• **TRY IT**: Where in the data below does the word "blue" appear? Copy each line that holds it.

Records from a data source:
↓
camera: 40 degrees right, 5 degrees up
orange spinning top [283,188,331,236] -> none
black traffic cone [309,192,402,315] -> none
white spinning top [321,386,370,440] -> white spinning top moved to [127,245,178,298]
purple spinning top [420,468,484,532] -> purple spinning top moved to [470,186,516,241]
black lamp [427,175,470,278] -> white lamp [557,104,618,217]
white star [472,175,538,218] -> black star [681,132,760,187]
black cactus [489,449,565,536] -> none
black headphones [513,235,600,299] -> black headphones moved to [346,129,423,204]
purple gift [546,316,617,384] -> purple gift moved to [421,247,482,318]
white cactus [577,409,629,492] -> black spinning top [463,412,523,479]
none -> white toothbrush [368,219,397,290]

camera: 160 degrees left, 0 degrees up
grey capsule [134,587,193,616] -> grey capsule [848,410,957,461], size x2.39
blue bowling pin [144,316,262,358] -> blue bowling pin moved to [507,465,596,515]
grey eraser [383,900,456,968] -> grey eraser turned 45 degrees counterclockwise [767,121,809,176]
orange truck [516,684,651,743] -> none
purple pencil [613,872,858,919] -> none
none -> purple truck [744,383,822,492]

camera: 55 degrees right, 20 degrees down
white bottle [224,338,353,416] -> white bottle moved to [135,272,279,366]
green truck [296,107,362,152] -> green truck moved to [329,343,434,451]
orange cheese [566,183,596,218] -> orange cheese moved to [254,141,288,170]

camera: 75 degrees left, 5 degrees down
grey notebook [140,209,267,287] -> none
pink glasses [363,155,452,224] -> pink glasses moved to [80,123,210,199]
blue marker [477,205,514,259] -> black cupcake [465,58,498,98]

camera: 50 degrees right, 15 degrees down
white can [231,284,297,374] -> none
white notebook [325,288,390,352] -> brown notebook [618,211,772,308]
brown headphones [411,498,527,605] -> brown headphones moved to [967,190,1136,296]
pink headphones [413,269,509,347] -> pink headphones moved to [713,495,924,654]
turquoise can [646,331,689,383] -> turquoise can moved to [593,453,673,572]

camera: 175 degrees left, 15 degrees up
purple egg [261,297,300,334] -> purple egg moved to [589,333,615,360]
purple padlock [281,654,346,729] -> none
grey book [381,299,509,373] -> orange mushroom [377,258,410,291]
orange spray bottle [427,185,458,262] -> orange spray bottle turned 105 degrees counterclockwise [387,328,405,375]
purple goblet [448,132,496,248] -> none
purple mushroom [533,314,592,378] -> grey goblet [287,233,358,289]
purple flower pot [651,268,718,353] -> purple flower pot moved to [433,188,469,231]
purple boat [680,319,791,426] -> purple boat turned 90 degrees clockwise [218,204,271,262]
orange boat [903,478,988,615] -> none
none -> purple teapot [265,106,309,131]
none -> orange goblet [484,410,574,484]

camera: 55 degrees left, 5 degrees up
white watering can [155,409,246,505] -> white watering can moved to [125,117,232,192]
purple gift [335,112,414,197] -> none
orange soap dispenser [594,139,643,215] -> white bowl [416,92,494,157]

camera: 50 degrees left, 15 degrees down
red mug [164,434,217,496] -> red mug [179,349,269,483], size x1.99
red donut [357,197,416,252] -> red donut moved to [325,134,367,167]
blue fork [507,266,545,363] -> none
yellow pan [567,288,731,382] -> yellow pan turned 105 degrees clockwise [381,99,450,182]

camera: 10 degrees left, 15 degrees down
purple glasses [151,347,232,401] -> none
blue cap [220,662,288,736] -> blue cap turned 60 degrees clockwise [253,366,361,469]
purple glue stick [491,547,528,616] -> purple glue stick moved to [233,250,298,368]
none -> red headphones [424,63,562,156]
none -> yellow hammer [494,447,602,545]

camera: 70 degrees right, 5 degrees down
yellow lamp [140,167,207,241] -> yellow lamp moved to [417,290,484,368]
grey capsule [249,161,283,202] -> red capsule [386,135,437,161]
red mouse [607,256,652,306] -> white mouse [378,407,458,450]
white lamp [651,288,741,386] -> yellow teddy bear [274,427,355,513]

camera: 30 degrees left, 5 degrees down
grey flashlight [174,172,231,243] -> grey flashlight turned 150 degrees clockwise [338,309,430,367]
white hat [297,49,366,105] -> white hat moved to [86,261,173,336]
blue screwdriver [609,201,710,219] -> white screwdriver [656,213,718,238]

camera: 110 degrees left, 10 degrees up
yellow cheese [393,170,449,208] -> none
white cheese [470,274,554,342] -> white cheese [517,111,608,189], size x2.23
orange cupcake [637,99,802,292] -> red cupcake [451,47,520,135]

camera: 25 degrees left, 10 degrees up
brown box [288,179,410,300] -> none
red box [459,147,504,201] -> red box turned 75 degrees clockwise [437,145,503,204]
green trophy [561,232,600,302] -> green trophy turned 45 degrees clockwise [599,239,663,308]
↑
• **RESPONSE TO THIS TASK**:
blue bowling pin [144,316,262,358] -> blue bowling pin moved to [507,465,596,515]
blue marker [477,205,514,259] -> black cupcake [465,58,498,98]
blue fork [507,266,545,363] -> none
blue cap [220,662,288,736] -> blue cap turned 60 degrees clockwise [253,366,361,469]
blue screwdriver [609,201,710,219] -> white screwdriver [656,213,718,238]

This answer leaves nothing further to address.